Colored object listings
=-=-=

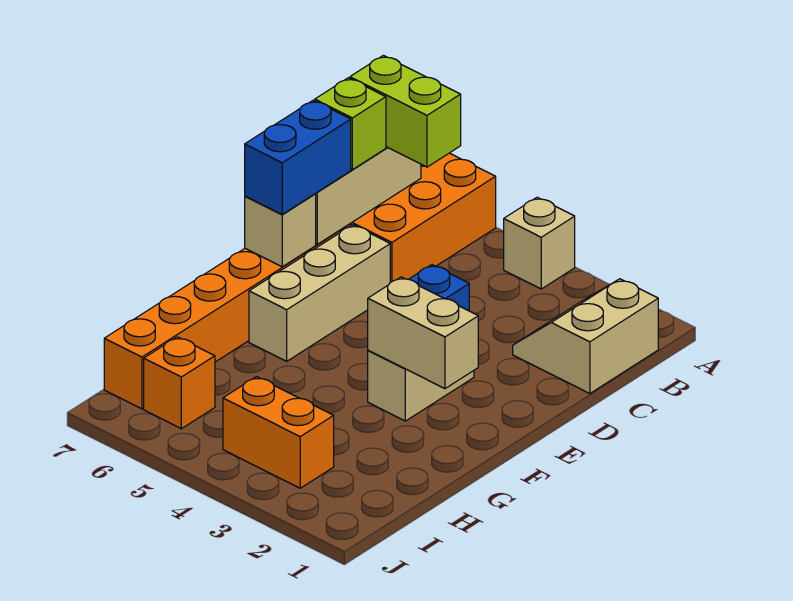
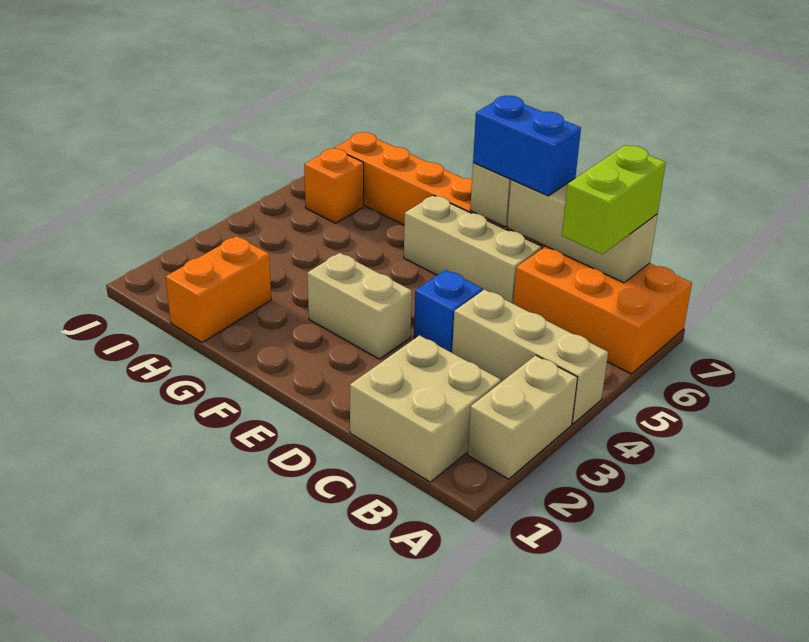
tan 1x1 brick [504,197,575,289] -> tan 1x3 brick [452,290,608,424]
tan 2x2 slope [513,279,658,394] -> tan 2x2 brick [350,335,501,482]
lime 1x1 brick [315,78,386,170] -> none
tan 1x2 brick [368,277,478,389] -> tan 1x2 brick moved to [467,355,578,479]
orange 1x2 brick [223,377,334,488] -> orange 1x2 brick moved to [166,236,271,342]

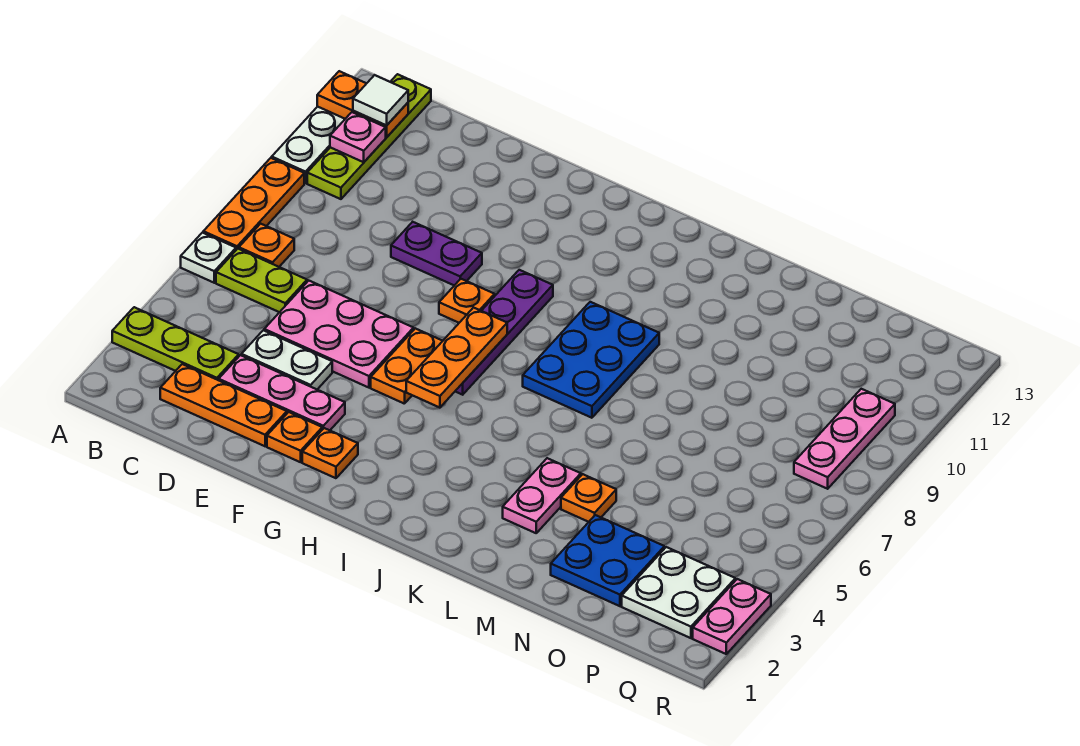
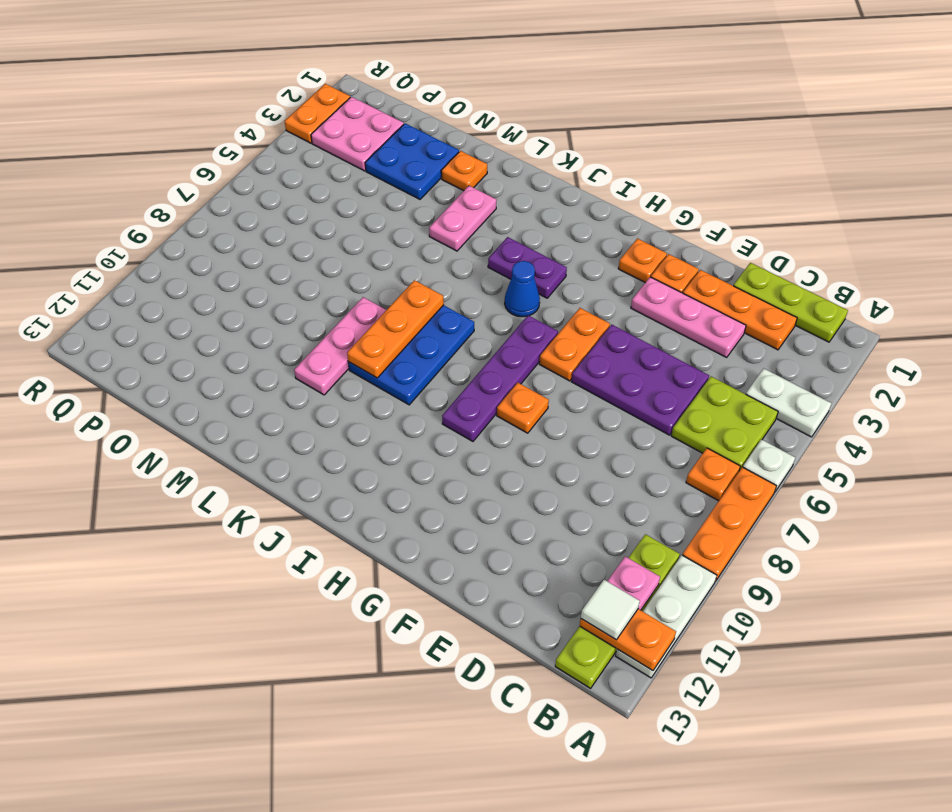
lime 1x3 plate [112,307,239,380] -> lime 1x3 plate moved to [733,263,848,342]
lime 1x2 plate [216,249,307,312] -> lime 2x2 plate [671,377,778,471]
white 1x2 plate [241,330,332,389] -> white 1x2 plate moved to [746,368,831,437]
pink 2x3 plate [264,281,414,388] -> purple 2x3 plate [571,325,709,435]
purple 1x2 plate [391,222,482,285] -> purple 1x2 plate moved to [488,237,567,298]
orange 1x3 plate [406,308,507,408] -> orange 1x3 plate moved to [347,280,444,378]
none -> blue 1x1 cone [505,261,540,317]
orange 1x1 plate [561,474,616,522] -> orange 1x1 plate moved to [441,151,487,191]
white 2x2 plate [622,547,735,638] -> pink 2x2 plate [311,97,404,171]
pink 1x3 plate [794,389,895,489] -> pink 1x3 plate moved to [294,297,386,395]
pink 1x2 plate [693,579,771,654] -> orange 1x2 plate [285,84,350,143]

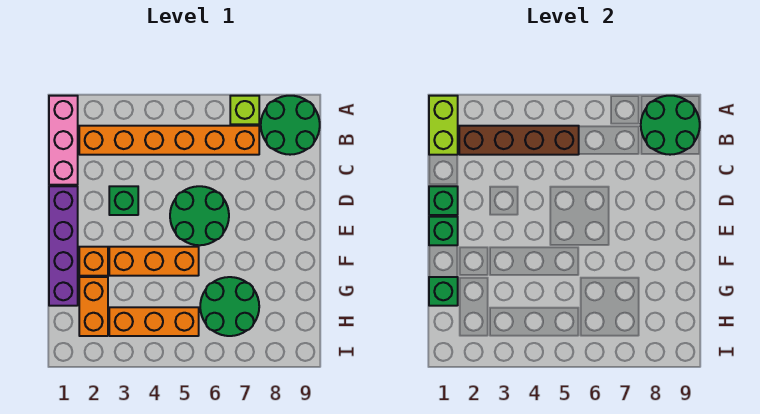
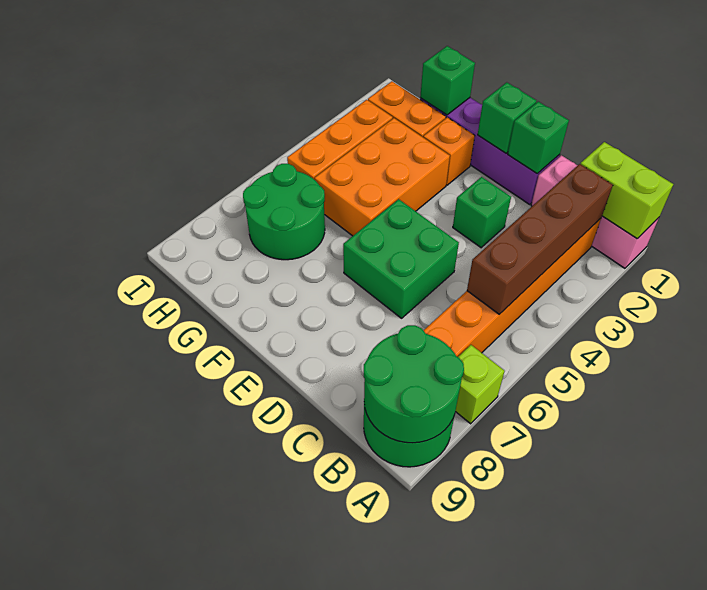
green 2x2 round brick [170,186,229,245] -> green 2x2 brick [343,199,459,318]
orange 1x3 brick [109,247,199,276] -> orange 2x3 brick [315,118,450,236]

=-=-=

§ **HOW TO COMPLETE THIS TASK**
Extract all lines from the data in which "pink" is found.

§ **SOLUTION TO THIS TASK**
pink 2x3 plate [264,281,414,388] -> purple 2x3 plate [571,325,709,435]
white 2x2 plate [622,547,735,638] -> pink 2x2 plate [311,97,404,171]
pink 1x3 plate [794,389,895,489] -> pink 1x3 plate moved to [294,297,386,395]
pink 1x2 plate [693,579,771,654] -> orange 1x2 plate [285,84,350,143]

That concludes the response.